▸ **Task requirements**: Find the line with "camera: 80 degrees right, 10 degrees down" in the entries below, then reproduce it and every line after it down to and including the line with "(504, 303) = (413, 429): none -> grey ball", exactly.

▸ **Information given**:

------

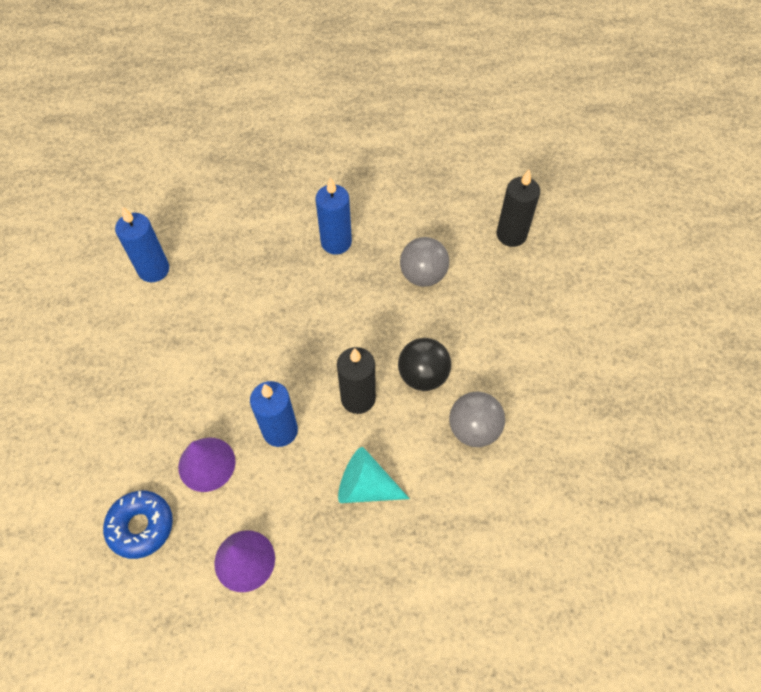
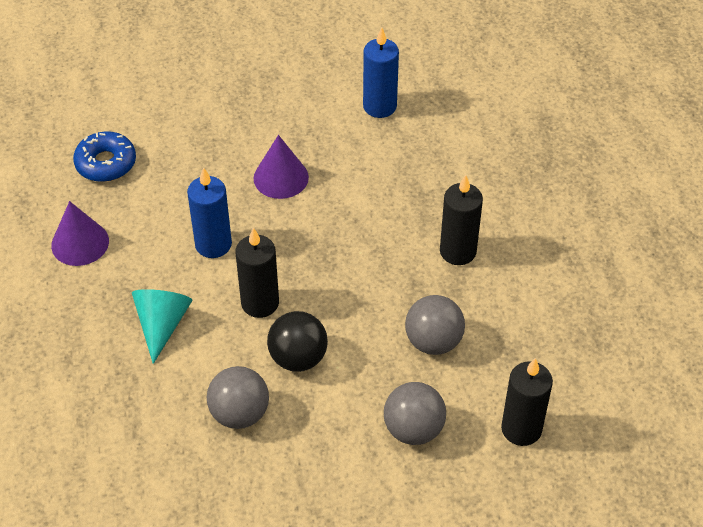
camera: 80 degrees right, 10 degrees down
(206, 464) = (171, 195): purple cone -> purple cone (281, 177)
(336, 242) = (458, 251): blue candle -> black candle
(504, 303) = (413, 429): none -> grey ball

------

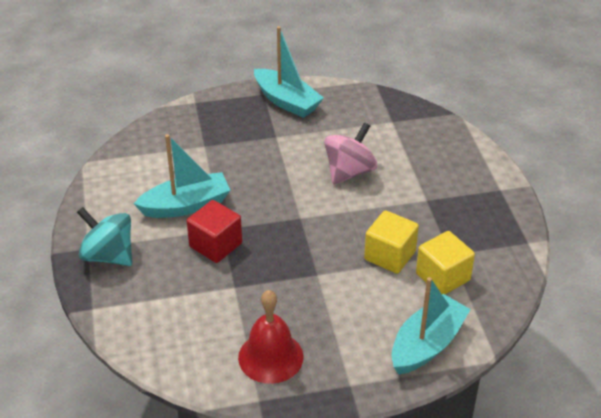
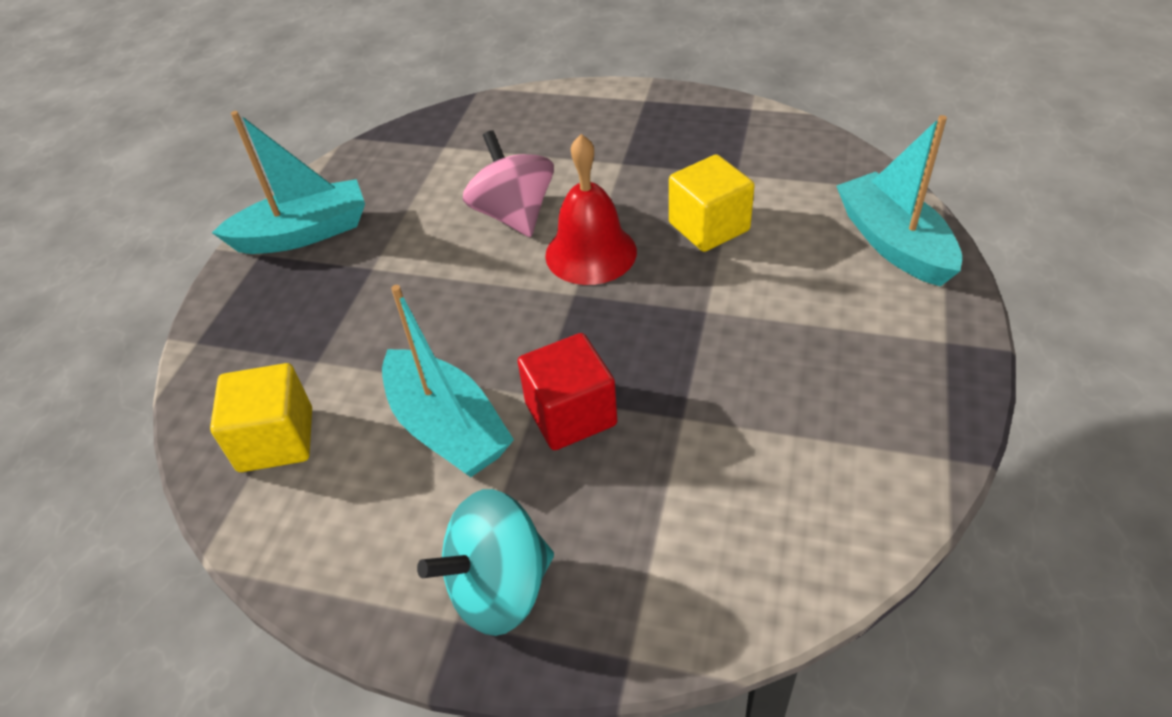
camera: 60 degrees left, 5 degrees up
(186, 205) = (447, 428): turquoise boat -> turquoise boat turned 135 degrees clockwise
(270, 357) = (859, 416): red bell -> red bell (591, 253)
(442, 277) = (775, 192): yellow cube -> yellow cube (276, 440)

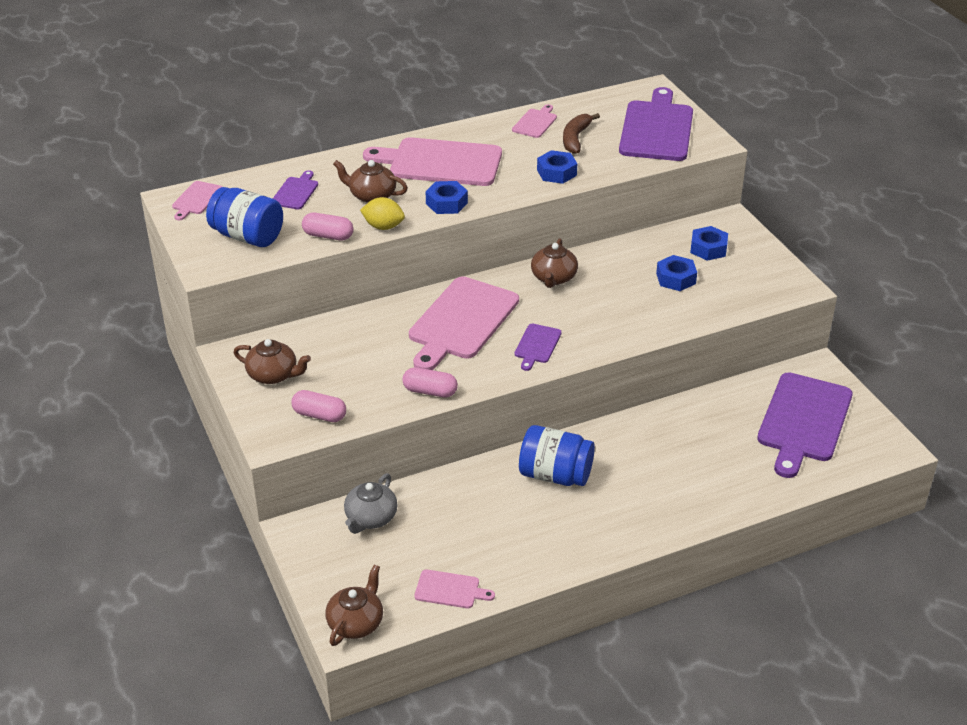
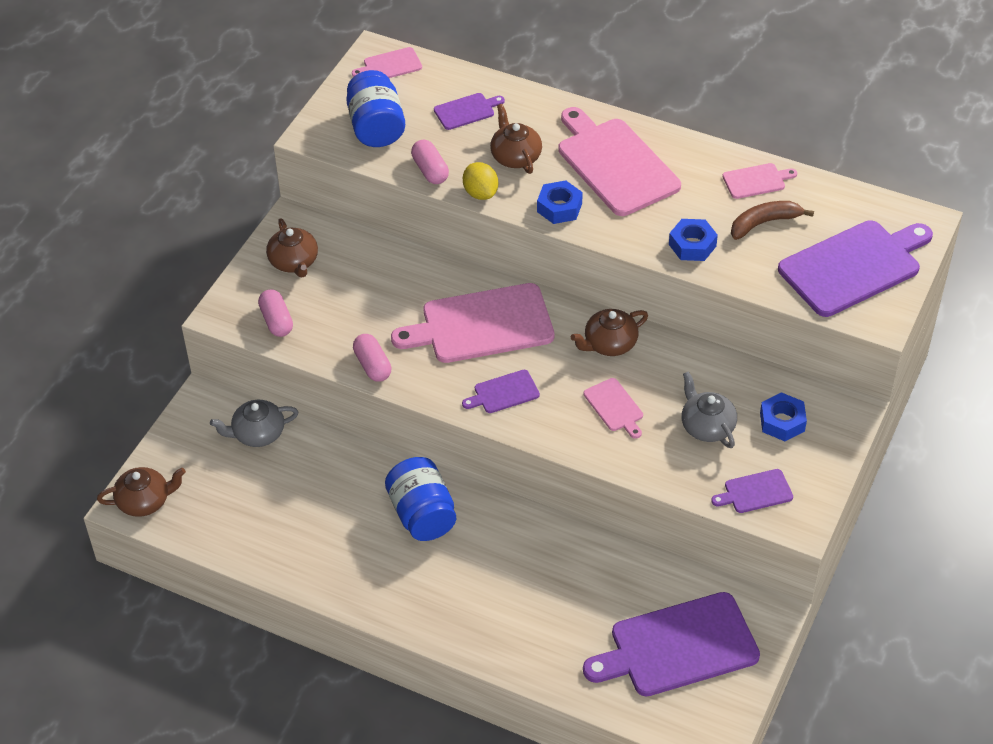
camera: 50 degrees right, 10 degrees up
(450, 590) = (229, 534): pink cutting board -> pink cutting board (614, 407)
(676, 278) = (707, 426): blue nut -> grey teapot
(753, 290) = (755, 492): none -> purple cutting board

------

▸ **Exercise output**:
camera: 80 degrees right, 10 degrees down
(206, 464) = (171, 195): purple cone -> purple cone (281, 177)
(336, 242) = (458, 251): blue candle -> black candle
(504, 303) = (413, 429): none -> grey ball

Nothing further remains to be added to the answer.